▸ **Exercise**: Only the line containing "J2 pin 1: GND -> VA" and the lines after it, through the end of the data below, are to be returned, each exactly as it stands.

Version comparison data
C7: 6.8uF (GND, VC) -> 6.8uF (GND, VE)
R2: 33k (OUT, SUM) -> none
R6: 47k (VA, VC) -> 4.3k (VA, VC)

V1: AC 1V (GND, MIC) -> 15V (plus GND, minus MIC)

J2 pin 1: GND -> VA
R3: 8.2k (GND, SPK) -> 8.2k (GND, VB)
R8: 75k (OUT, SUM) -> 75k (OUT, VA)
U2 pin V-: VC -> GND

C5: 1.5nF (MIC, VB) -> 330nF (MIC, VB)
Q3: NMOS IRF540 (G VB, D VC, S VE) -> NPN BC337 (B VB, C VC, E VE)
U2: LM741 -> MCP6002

▸ **Response**:
J2 pin 1: GND -> VA
R3: 8.2k (GND, SPK) -> 8.2k (GND, VB)
R8: 75k (OUT, SUM) -> 75k (OUT, VA)
U2 pin V-: VC -> GND

C5: 1.5nF (MIC, VB) -> 330nF (MIC, VB)
Q3: NMOS IRF540 (G VB, D VC, S VE) -> NPN BC337 (B VB, C VC, E VE)
U2: LM741 -> MCP6002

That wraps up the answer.